Take the data below and extract the lines from the one with "camera: 15 degrees right, 10 degrees down" to the one with "move | russet", inclusive, exactly as written.

Content starts

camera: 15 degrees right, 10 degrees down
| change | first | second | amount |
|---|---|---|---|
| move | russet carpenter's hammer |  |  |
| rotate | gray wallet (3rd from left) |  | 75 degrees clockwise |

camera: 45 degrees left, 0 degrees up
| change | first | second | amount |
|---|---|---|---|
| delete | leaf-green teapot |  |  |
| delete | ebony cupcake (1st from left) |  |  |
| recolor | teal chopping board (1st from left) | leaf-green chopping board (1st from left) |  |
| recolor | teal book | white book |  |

Content ends
Content starts

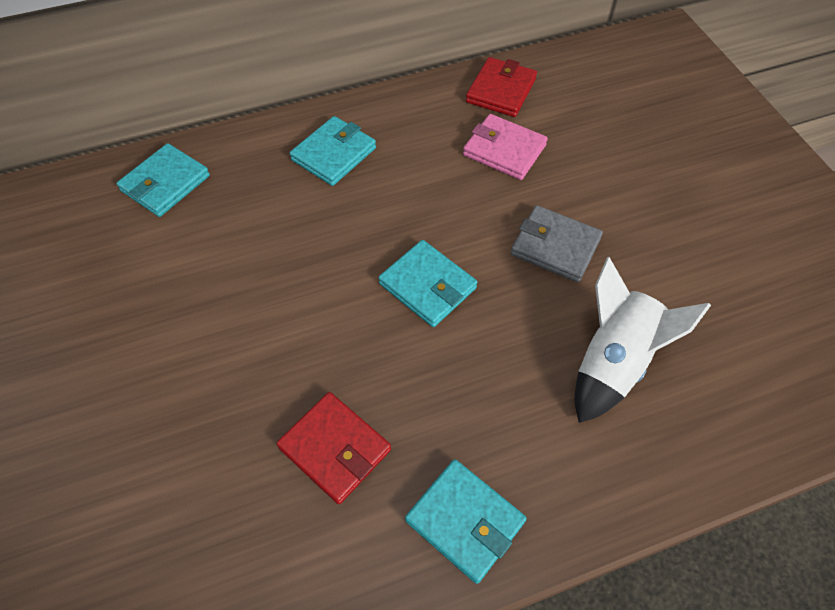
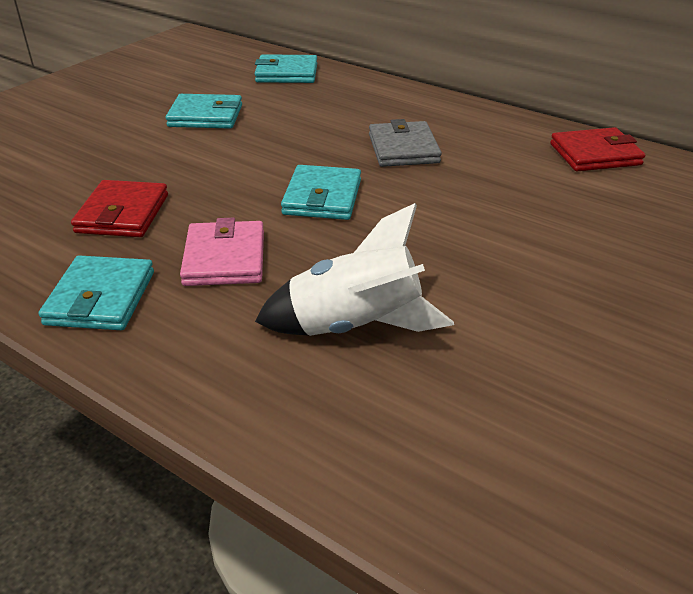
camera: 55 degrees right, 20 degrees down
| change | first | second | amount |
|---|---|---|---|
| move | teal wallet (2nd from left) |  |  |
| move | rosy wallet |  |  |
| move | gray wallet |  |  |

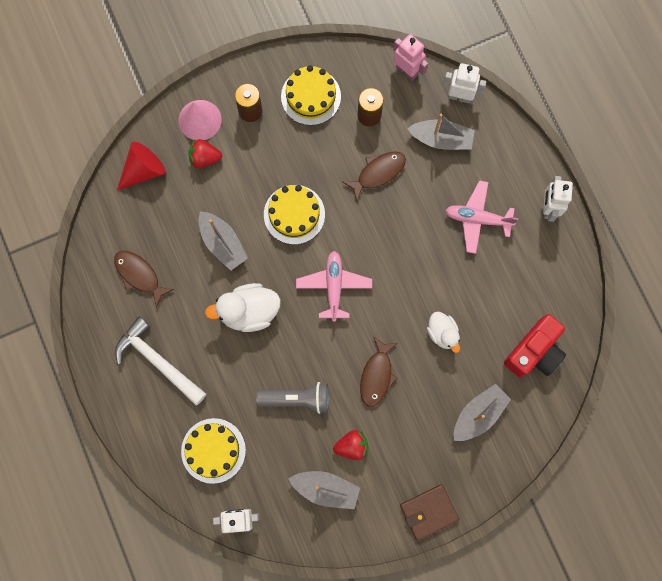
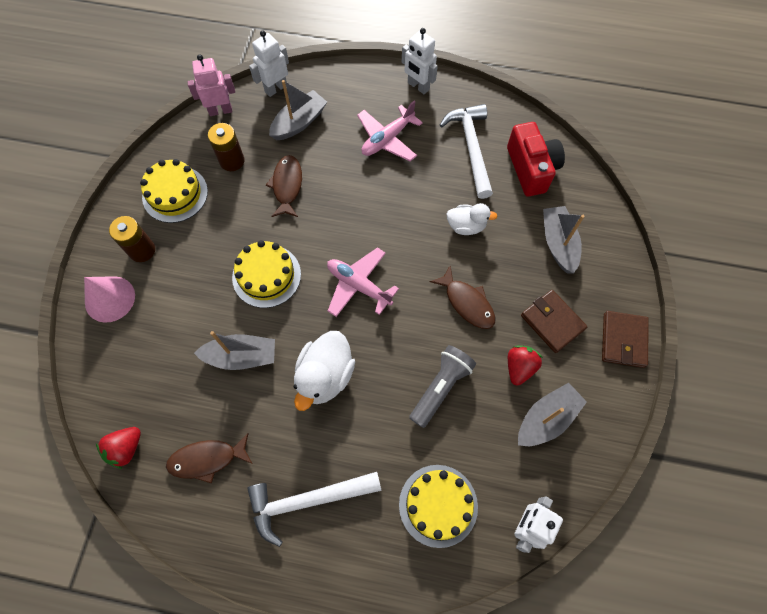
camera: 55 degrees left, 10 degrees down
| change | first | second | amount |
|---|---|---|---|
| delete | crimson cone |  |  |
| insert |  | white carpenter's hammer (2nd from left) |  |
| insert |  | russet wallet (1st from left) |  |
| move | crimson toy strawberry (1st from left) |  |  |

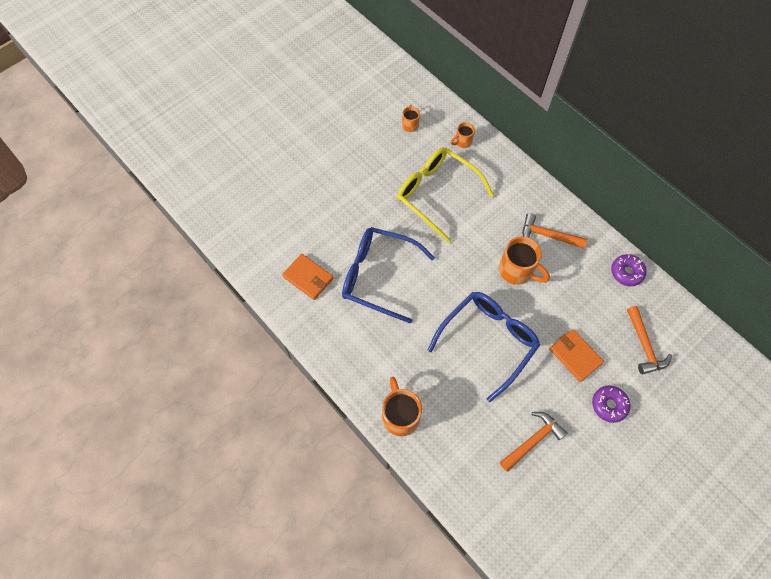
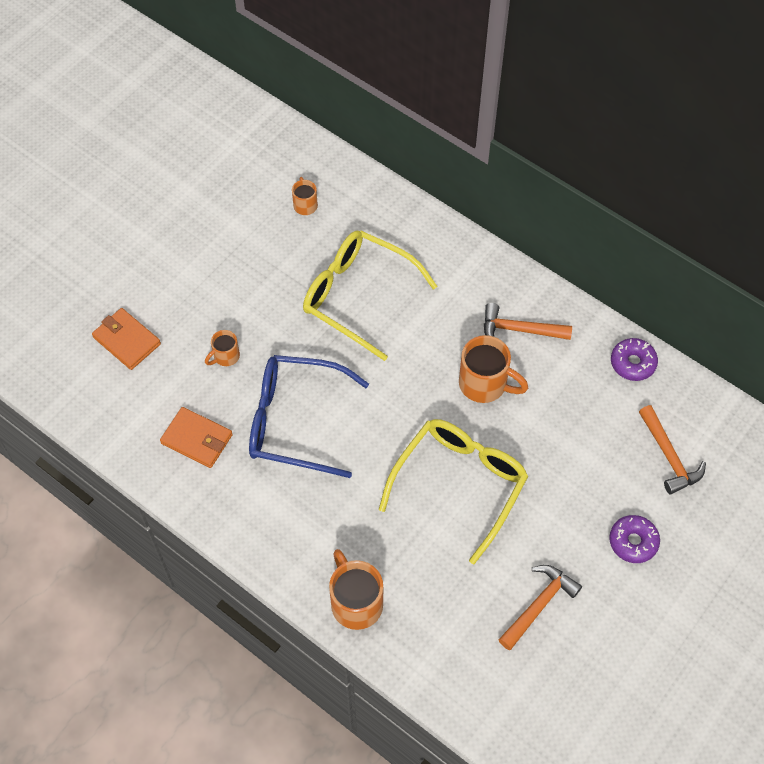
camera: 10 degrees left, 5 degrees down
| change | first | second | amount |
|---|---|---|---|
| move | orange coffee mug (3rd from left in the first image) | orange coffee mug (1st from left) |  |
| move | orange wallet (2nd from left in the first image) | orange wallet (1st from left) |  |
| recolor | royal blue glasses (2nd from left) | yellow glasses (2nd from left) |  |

Content ends
Content starts

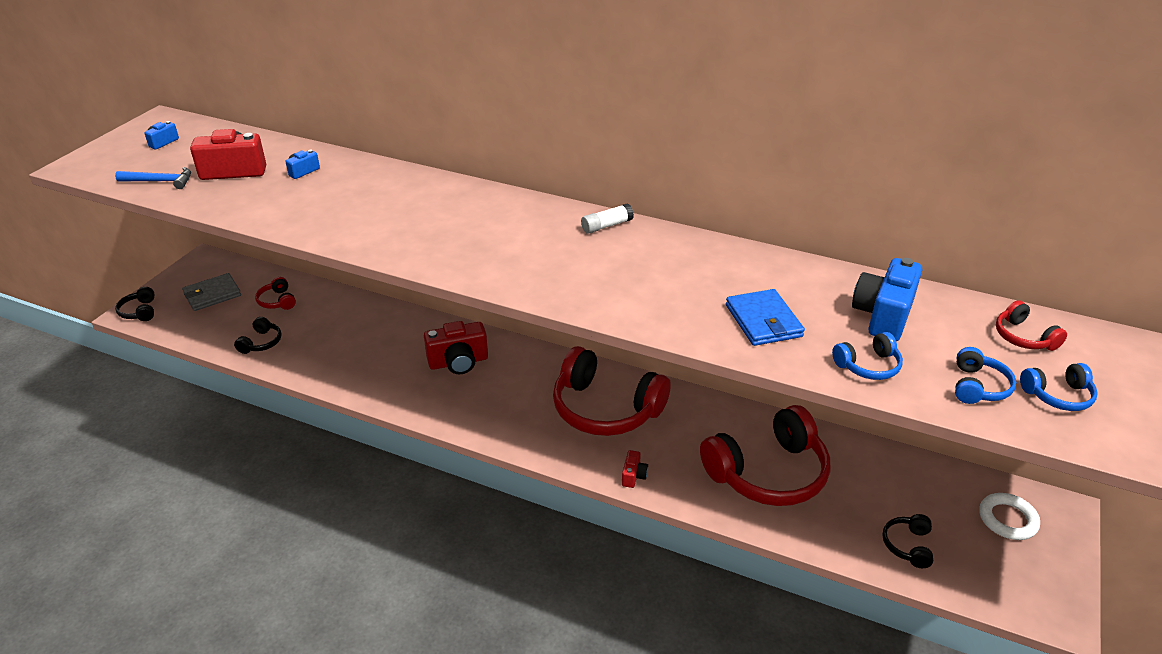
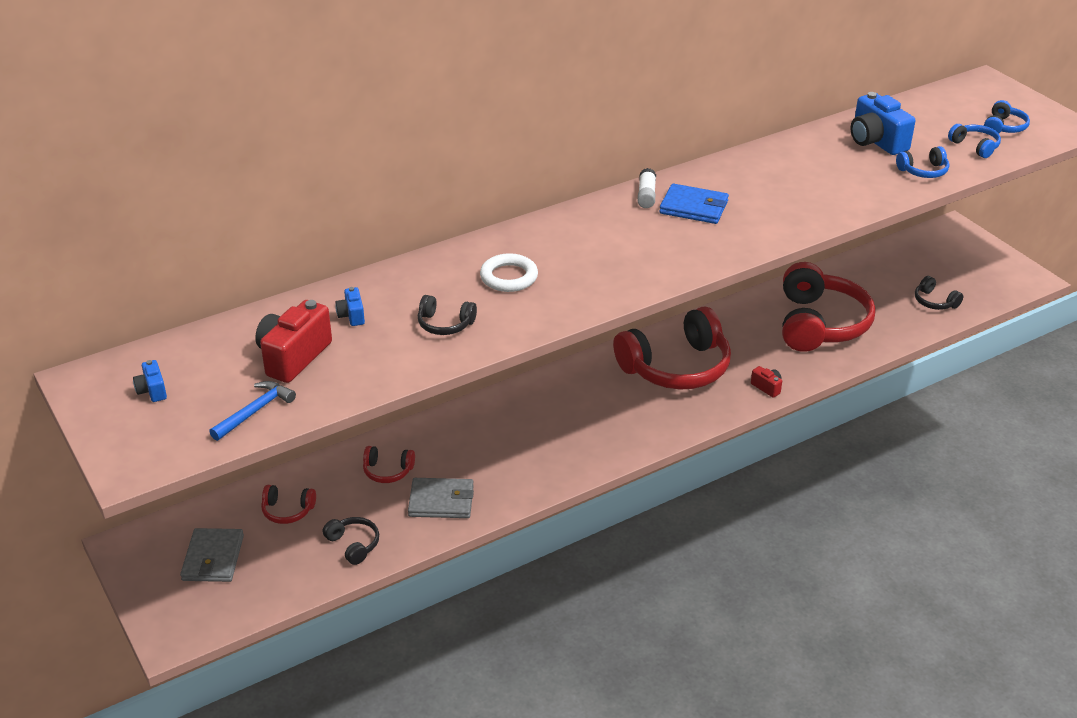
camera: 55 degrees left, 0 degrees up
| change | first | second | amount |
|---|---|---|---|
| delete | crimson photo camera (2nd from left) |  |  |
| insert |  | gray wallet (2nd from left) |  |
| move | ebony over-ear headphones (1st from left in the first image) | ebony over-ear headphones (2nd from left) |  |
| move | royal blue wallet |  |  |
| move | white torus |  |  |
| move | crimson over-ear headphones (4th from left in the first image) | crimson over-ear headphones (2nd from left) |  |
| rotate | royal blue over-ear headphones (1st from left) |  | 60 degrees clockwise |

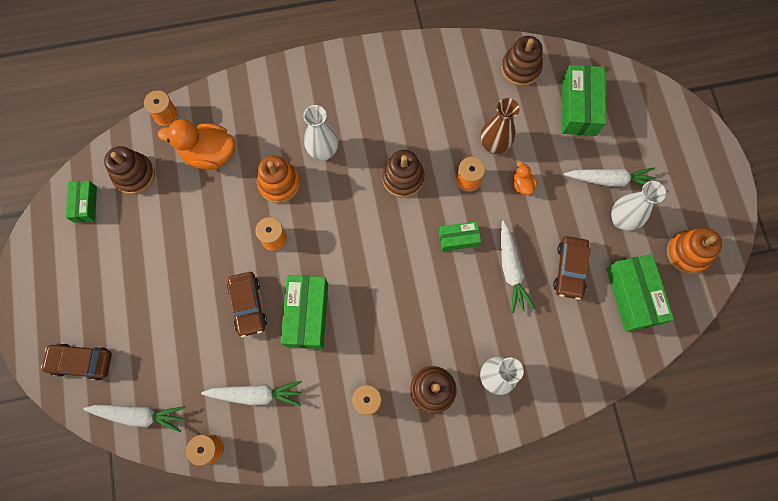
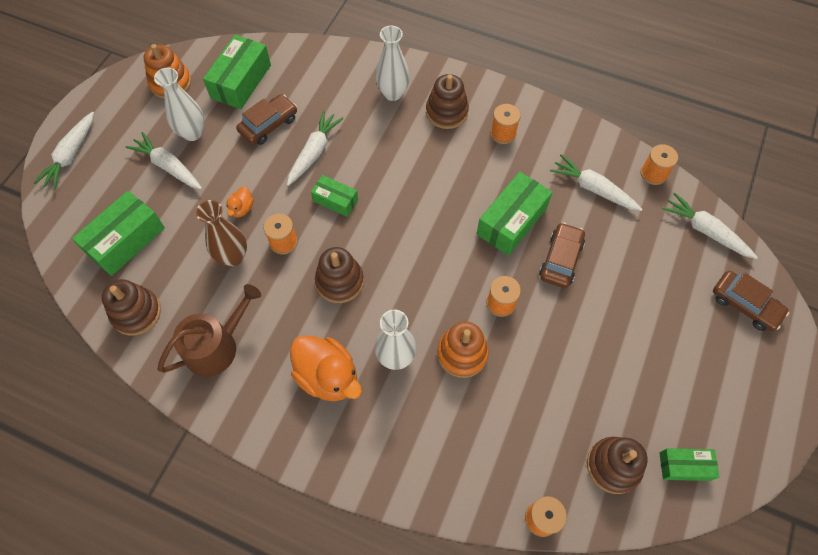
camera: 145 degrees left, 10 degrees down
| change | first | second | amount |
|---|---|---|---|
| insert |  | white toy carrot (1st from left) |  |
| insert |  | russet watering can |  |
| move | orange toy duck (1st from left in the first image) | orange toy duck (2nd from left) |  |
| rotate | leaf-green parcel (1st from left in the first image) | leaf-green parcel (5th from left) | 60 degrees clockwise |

Content ends

• [Written response]
camera: 15 degrees right, 10 degrees down
| change | first | second | amount |
|---|---|---|---|
| move | russet carpenter's hammer |  |  |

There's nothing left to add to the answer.